**Collected data entries**

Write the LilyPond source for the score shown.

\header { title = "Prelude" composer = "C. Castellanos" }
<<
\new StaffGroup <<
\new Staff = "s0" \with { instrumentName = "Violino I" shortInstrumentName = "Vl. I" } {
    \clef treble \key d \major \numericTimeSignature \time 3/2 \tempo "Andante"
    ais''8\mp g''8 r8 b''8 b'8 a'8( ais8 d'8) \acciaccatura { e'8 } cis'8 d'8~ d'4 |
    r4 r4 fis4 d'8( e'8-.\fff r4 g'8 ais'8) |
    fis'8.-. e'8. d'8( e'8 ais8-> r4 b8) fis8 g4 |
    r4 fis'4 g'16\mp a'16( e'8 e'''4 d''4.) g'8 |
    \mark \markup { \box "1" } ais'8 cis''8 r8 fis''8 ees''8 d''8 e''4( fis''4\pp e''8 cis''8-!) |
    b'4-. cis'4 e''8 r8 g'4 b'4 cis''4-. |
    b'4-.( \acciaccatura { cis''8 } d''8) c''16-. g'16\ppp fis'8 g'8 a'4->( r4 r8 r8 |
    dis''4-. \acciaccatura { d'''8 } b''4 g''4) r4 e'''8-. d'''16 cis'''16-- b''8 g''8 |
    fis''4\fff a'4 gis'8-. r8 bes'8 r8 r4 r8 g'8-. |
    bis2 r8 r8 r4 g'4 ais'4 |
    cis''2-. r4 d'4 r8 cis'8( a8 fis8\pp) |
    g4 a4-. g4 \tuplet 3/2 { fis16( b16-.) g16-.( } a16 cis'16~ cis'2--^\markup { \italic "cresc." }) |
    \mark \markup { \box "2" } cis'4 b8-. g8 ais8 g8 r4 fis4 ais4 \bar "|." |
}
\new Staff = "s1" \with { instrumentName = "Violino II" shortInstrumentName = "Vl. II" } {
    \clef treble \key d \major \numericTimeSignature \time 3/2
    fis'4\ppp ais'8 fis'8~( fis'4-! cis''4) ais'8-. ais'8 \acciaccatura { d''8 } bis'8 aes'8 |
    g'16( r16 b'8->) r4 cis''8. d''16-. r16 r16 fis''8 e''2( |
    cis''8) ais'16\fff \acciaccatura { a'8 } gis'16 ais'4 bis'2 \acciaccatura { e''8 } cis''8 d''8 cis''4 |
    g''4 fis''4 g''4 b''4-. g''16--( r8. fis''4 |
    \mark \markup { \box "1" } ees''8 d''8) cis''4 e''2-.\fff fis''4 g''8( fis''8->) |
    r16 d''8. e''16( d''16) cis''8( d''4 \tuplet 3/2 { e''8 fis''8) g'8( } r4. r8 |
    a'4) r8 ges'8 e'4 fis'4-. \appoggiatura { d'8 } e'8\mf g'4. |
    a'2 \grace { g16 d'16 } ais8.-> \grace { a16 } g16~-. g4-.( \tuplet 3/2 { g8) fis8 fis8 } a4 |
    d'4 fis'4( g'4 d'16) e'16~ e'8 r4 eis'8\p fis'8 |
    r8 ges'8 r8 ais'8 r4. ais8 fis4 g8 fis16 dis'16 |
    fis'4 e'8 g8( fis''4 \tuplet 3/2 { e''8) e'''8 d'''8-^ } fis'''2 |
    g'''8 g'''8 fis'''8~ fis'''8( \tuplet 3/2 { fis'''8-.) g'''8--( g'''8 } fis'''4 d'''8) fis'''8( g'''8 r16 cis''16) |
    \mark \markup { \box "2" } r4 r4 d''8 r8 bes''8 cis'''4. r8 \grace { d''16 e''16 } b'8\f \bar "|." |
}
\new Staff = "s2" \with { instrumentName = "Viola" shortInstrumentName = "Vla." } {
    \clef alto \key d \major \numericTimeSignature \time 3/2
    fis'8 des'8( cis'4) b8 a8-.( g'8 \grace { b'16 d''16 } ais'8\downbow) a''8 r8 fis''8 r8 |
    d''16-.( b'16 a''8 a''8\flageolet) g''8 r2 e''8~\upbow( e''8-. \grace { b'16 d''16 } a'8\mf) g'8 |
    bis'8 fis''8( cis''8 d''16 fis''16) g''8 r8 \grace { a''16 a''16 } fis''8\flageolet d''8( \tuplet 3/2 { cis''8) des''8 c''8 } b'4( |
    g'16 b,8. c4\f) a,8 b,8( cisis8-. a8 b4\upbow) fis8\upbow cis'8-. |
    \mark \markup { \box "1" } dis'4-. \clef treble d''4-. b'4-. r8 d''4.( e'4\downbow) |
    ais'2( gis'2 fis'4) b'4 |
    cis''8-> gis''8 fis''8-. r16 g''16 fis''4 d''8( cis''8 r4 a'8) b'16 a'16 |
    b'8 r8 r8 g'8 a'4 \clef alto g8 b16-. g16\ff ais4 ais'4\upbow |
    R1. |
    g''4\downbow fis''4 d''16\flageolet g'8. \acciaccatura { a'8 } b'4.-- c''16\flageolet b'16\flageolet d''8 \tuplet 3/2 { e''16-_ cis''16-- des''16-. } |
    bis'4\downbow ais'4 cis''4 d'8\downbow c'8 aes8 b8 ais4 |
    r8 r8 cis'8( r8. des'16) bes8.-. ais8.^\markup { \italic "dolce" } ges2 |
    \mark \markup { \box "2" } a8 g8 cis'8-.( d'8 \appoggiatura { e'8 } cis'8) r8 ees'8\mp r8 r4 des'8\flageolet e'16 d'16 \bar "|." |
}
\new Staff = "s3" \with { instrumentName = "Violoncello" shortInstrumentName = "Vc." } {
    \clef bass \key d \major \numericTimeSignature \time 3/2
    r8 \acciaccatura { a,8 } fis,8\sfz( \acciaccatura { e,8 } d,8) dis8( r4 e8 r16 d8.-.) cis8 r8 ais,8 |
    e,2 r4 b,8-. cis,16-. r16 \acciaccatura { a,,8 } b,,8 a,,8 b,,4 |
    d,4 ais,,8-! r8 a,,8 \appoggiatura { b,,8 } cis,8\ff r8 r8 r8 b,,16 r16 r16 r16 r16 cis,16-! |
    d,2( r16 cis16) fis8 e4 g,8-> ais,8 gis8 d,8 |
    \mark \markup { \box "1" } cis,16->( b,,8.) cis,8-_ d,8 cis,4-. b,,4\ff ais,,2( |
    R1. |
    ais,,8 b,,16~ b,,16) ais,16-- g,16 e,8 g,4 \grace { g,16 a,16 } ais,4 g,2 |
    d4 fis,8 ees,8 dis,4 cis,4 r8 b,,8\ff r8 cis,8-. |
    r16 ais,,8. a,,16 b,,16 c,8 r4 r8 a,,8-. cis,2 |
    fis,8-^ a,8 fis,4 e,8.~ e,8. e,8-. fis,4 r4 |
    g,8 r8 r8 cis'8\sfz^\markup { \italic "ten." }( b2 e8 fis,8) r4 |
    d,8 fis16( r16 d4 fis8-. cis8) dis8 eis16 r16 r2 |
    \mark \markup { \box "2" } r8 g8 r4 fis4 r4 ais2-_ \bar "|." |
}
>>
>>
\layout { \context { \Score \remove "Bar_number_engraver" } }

**DIRECTIONS FOR THIS TASK**
Count how many lines in the items above contain the string "italic" and reply with only that number.

**FINAL ANSWER**
3